# [WHAT NEEDS TO BE DONE]
Copy every line of the data that includes the string "appeared".

# [ENTRIES SUPPLIED]
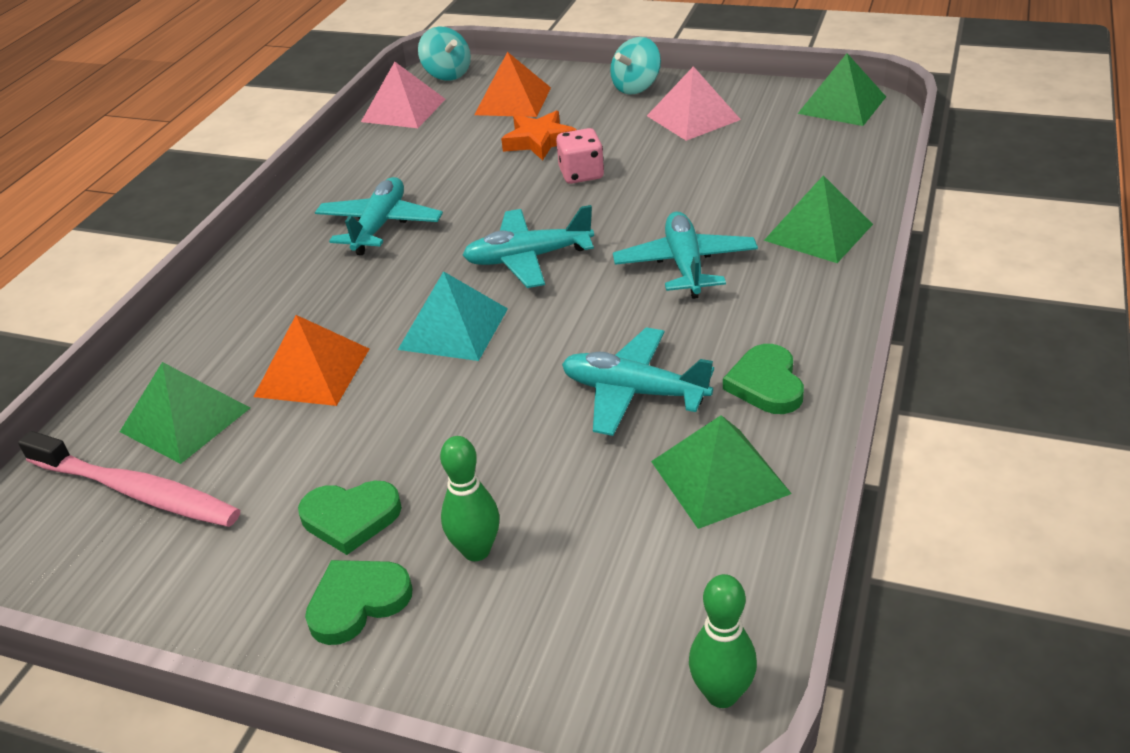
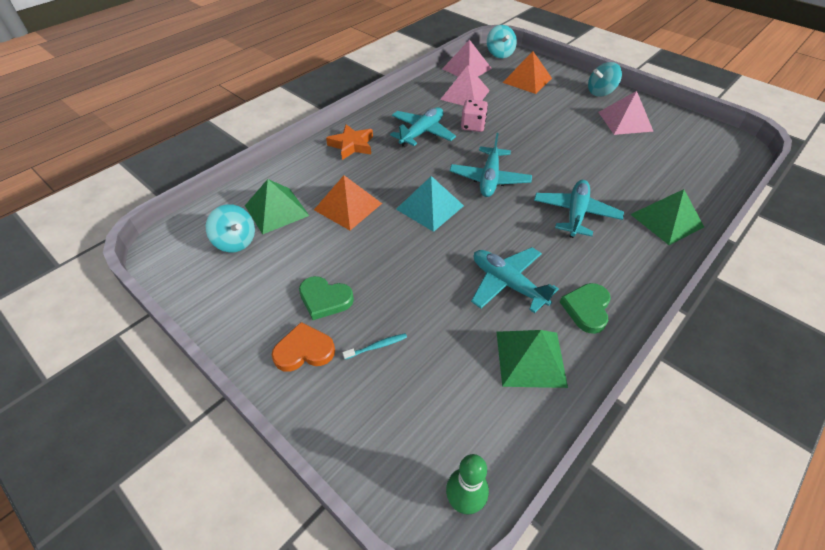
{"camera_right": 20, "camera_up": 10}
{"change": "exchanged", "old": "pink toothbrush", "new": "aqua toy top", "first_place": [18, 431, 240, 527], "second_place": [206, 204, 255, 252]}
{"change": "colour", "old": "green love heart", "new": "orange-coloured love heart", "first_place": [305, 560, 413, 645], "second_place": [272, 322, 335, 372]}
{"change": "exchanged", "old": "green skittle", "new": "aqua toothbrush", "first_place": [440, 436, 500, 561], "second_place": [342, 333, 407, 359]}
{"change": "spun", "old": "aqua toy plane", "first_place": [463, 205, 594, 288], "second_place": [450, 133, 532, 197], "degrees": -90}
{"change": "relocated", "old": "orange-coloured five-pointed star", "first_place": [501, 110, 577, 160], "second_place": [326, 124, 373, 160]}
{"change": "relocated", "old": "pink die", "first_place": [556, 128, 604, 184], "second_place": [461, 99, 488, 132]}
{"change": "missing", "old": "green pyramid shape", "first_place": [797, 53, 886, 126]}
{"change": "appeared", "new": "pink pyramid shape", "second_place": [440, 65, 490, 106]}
==
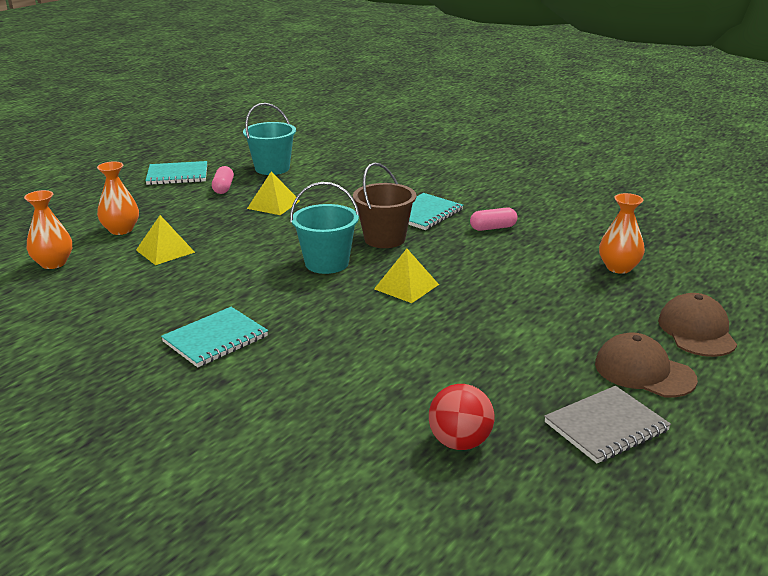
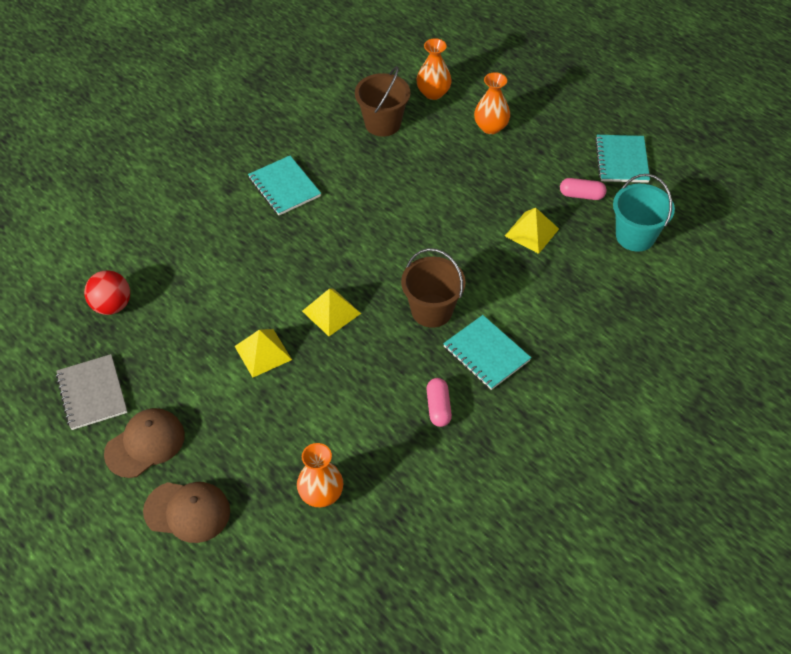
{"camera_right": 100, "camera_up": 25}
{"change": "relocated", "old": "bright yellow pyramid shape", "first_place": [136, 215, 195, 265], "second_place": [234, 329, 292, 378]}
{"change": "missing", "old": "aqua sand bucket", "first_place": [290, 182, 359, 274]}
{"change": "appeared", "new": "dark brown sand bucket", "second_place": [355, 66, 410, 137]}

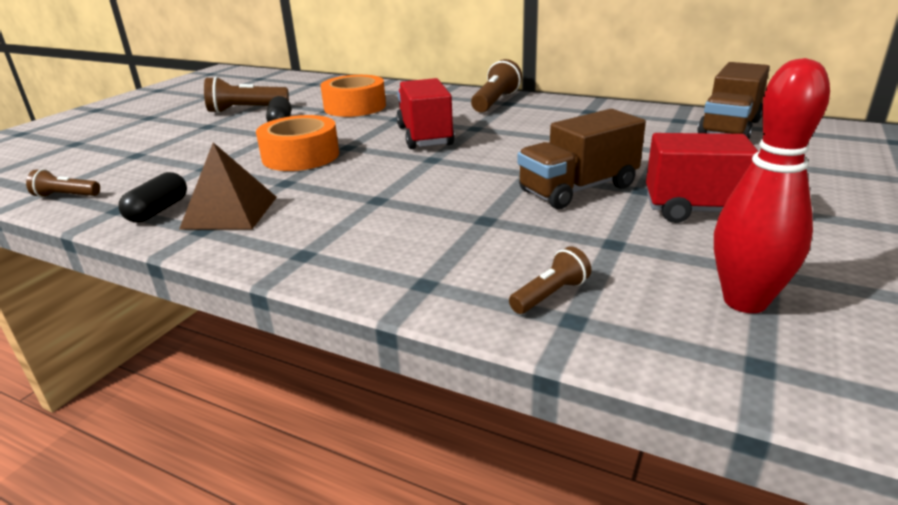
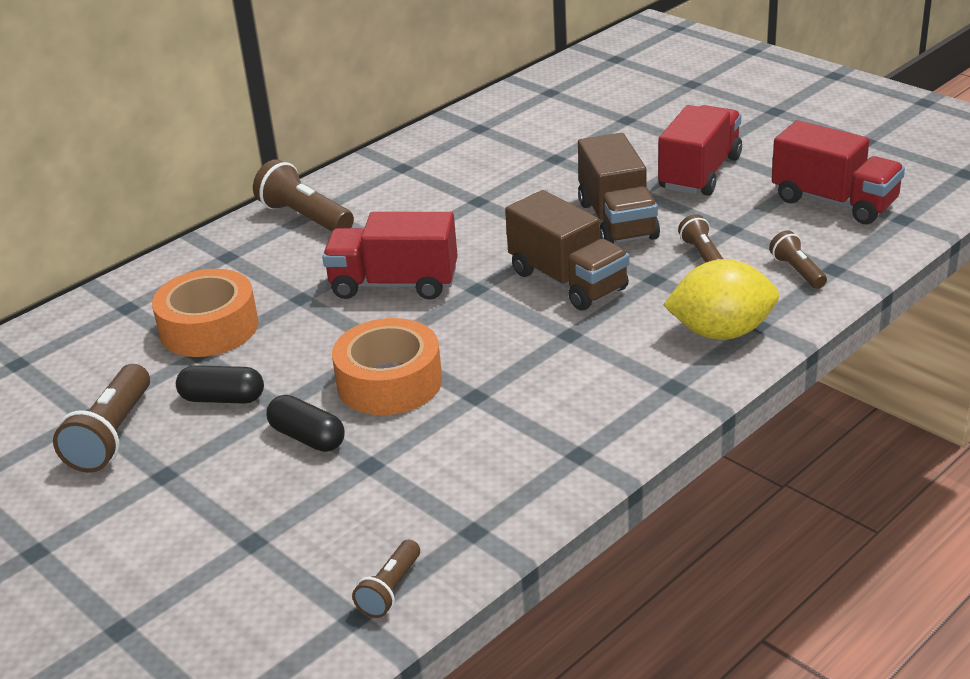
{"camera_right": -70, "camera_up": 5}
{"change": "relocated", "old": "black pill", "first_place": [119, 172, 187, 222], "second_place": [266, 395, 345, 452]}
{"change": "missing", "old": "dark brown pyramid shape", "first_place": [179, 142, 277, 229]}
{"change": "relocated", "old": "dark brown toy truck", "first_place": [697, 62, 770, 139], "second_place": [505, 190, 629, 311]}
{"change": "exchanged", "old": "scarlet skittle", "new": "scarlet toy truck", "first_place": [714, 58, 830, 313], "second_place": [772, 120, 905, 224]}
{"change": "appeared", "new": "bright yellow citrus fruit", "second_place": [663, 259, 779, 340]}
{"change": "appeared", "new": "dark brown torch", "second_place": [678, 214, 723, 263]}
--
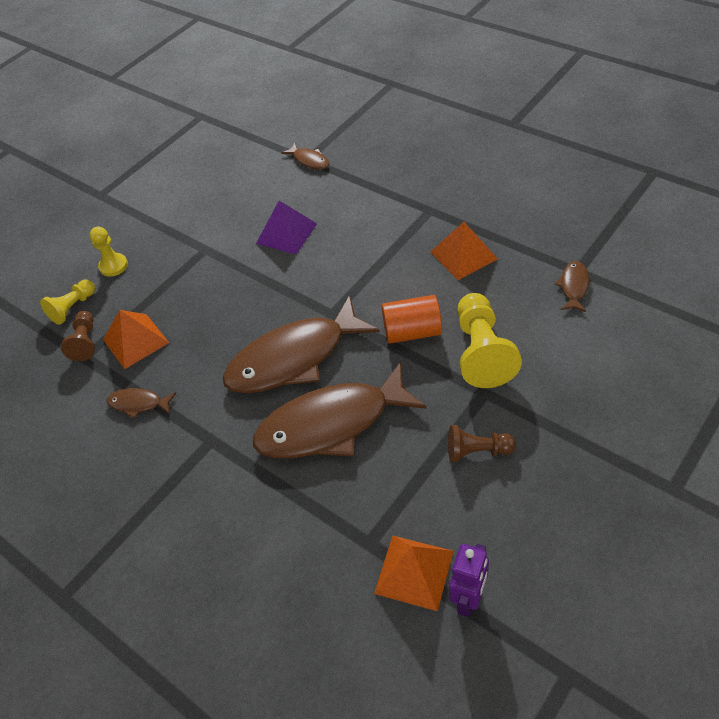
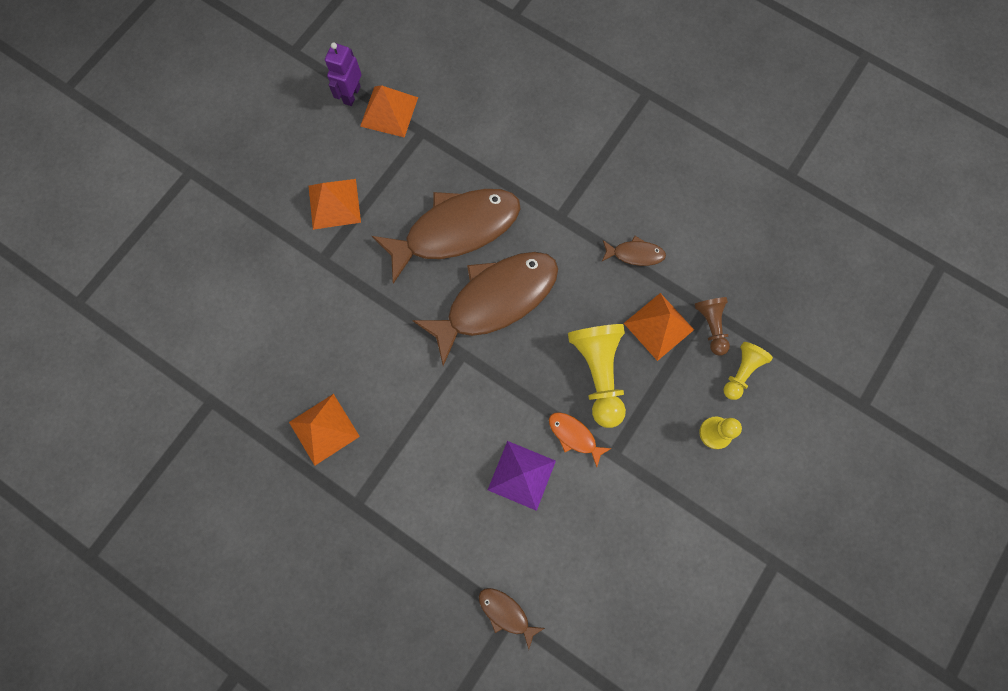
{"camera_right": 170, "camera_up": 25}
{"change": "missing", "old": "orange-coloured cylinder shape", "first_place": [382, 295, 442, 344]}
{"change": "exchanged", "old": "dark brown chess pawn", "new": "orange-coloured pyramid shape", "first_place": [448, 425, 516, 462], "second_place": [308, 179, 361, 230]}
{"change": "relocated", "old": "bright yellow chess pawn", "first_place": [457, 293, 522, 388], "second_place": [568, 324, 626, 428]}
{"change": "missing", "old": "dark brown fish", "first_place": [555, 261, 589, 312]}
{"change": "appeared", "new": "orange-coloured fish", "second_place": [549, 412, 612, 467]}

# [RESULT OF THIS EXERCISE]
{"change": "appeared", "new": "pink pyramid shape", "second_place": [440, 65, 490, 106]}
{"change": "appeared", "new": "dark brown sand bucket", "second_place": [355, 66, 410, 137]}
{"change": "appeared", "new": "bright yellow citrus fruit", "second_place": [663, 259, 779, 340]}
{"change": "appeared", "new": "dark brown torch", "second_place": [678, 214, 723, 263]}
{"change": "appeared", "new": "orange-coloured fish", "second_place": [549, 412, 612, 467]}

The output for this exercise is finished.